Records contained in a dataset
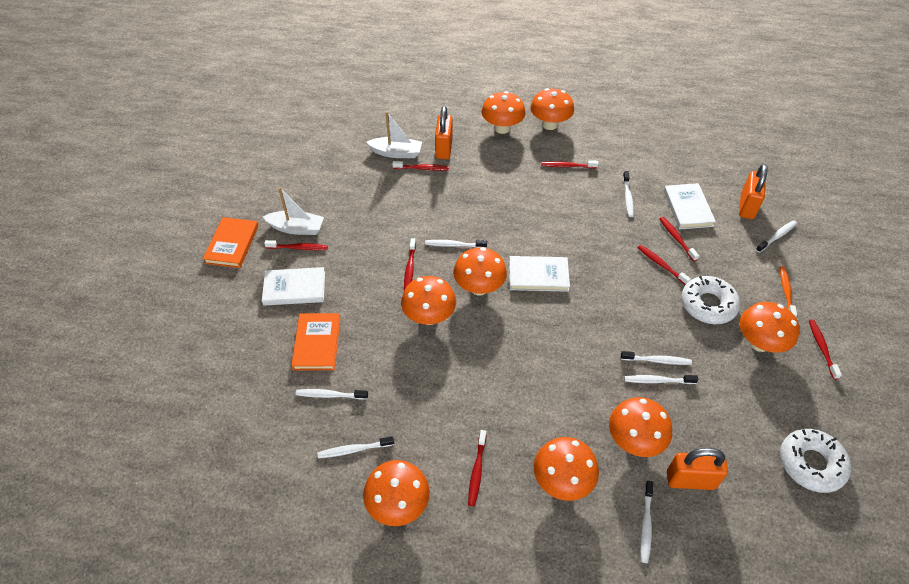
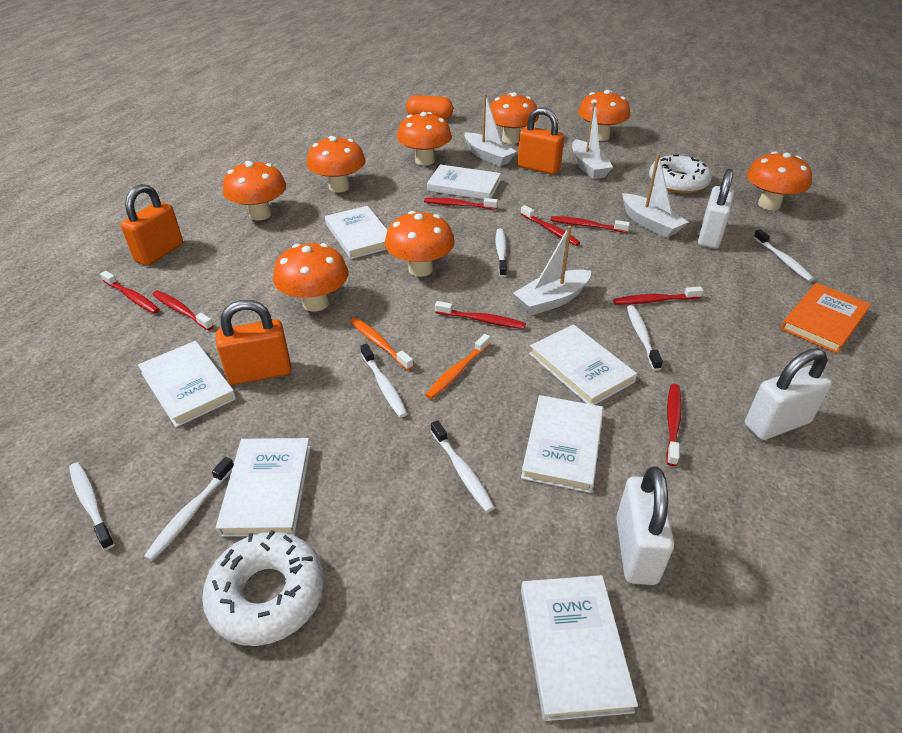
orange book: 2 -> 1
orange capsule: 0 -> 1
orange toothbrush: 1 -> 2
white boat: 2 -> 4
white book: 3 -> 7
white padlock: 0 -> 3
white toothbrush: 8 -> 7

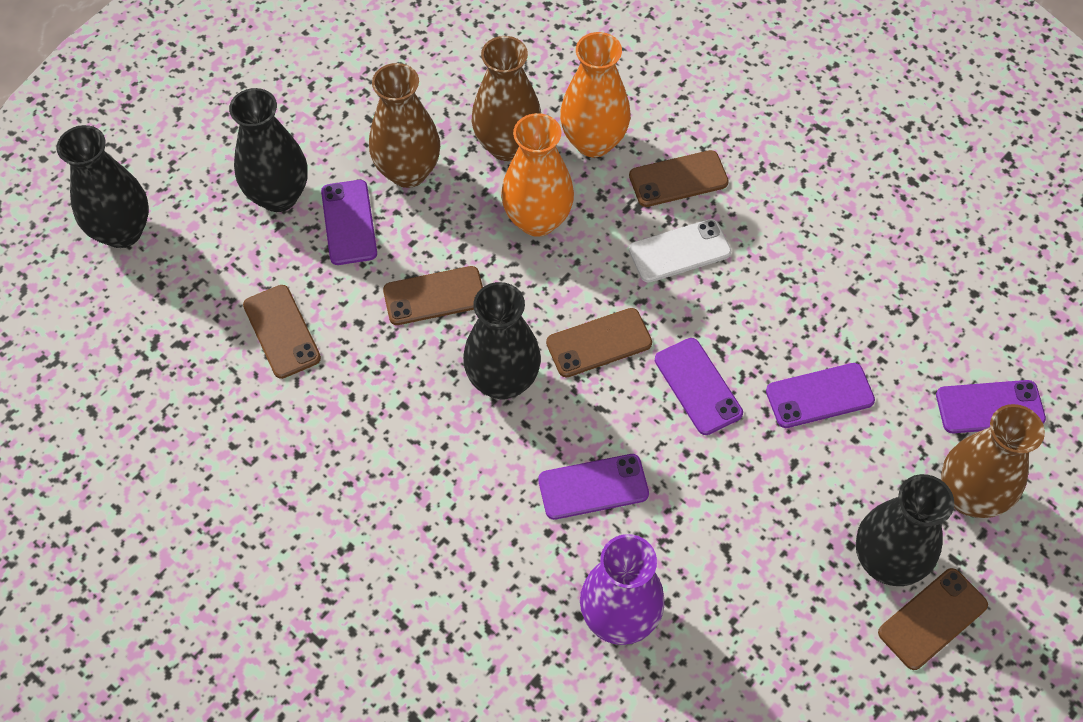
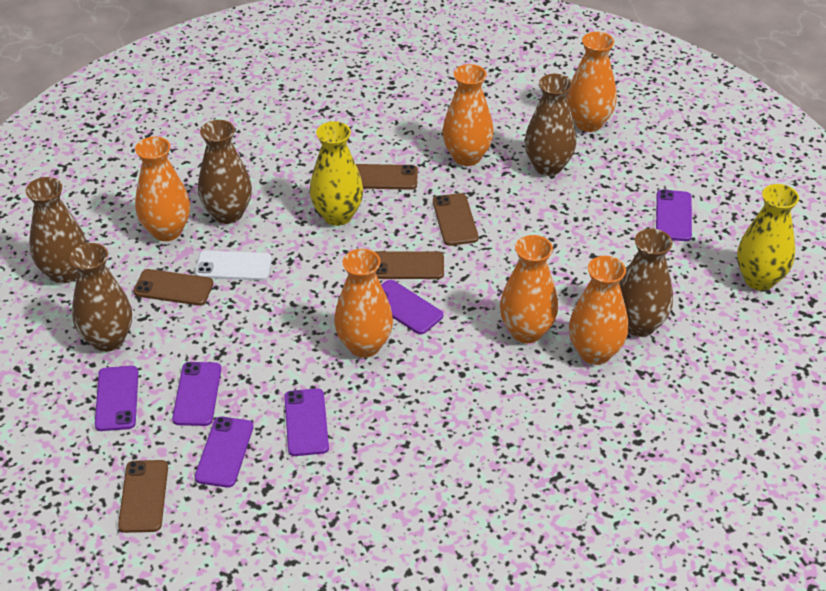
black vase: 4 -> 0
brown vase: 3 -> 5
orange vase: 2 -> 6
purple phone: 5 -> 6
purple vase: 1 -> 0
yellow vase: 0 -> 2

EXERCISE DIRECTIONS:
Starting from the records above, copy each line where the string "white" is found.

WORKED SOLUTION:
white boat: 2 -> 4
white book: 3 -> 7
white padlock: 0 -> 3
white toothbrush: 8 -> 7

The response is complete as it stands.